▸ **Exercise instructions**
Report how many lines in the material below contain the string "that". Give only the number.
+++ Stored records
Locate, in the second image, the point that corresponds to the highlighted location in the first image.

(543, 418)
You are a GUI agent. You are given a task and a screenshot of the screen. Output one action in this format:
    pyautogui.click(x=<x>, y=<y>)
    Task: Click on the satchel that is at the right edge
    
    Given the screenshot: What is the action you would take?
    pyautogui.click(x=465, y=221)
++++++
▸ **In response**
2